(Scene comparison data)

* * * * *

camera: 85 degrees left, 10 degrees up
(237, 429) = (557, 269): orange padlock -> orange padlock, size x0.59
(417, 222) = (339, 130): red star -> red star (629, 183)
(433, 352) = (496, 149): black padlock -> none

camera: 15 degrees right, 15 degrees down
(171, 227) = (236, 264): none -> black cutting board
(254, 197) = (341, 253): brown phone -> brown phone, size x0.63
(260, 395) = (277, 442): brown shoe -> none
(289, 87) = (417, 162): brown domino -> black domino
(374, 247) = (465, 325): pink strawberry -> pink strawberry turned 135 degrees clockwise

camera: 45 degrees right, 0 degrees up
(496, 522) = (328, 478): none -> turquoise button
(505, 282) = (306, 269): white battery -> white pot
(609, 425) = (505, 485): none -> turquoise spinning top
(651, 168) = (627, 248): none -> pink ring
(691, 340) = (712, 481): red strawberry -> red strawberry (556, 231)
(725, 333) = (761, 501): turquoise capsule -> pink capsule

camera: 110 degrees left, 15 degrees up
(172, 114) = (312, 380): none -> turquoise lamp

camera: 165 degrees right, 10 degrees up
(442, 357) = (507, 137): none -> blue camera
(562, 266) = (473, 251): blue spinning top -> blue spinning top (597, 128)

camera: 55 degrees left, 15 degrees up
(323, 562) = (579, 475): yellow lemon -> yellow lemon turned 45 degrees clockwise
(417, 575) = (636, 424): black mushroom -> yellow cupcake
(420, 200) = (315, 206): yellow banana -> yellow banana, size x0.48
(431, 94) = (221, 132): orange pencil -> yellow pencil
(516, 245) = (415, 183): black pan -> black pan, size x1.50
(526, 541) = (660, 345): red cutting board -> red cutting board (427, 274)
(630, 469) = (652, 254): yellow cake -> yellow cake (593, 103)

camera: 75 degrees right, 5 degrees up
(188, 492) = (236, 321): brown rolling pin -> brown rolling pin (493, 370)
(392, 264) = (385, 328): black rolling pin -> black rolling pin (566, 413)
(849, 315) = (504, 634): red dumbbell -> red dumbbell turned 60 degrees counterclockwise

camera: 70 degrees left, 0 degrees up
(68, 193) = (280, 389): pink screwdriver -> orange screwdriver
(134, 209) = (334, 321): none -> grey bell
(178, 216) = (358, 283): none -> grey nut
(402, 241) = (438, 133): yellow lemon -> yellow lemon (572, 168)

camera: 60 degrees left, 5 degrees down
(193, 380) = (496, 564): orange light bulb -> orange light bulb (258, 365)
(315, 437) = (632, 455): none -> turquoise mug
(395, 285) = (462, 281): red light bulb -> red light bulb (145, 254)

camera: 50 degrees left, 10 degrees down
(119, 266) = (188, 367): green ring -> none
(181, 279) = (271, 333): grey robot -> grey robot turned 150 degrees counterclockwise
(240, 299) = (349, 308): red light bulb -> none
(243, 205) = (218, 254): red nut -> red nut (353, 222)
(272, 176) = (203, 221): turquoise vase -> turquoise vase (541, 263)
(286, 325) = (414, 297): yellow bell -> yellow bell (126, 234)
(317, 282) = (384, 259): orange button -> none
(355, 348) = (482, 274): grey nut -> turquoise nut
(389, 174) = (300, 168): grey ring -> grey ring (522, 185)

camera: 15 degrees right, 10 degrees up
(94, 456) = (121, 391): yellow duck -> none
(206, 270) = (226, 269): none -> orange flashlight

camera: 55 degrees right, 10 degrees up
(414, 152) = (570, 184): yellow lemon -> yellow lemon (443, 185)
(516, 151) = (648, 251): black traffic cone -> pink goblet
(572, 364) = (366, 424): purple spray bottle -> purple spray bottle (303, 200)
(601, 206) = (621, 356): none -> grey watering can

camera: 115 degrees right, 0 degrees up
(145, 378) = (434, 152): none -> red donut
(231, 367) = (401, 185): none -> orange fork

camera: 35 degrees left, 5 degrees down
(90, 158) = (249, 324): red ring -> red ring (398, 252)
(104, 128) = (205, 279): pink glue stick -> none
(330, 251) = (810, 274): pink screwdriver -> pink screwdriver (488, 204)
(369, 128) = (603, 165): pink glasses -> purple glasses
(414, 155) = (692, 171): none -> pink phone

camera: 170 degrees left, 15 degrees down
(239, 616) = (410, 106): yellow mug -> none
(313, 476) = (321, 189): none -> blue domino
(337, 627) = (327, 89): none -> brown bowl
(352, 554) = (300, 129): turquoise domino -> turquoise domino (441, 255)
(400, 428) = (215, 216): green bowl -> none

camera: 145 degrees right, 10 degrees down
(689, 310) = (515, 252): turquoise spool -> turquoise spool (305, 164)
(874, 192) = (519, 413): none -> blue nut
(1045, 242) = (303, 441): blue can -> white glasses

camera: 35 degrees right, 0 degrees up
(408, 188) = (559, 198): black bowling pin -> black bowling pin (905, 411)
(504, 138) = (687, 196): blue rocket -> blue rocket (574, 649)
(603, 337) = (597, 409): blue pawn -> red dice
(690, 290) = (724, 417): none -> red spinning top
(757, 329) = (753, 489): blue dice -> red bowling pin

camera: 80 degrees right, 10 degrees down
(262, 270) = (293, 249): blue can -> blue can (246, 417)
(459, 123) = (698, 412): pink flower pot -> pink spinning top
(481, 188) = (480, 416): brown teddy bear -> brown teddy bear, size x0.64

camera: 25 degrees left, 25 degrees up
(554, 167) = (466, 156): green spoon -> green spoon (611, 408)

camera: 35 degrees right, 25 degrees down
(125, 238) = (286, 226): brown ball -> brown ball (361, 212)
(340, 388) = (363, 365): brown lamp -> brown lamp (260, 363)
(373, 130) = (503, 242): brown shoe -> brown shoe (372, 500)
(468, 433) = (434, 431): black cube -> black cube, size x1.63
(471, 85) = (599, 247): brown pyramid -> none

* * * * *

Give back every line from the beginning of the records through the line holding "camera: 110 degrees left, 15 degrees up", exactly as it reads, and leave out the rest.

SOLVED PROBLEM
camera: 85 degrees left, 10 degrees up
(237, 429) = (557, 269): orange padlock -> orange padlock, size x0.59
(417, 222) = (339, 130): red star -> red star (629, 183)
(433, 352) = (496, 149): black padlock -> none

camera: 15 degrees right, 15 degrees down
(171, 227) = (236, 264): none -> black cutting board
(254, 197) = (341, 253): brown phone -> brown phone, size x0.63
(260, 395) = (277, 442): brown shoe -> none
(289, 87) = (417, 162): brown domino -> black domino
(374, 247) = (465, 325): pink strawberry -> pink strawberry turned 135 degrees clockwise

camera: 45 degrees right, 0 degrees up
(496, 522) = (328, 478): none -> turquoise button
(505, 282) = (306, 269): white battery -> white pot
(609, 425) = (505, 485): none -> turquoise spinning top
(651, 168) = (627, 248): none -> pink ring
(691, 340) = (712, 481): red strawberry -> red strawberry (556, 231)
(725, 333) = (761, 501): turquoise capsule -> pink capsule

camera: 110 degrees left, 15 degrees up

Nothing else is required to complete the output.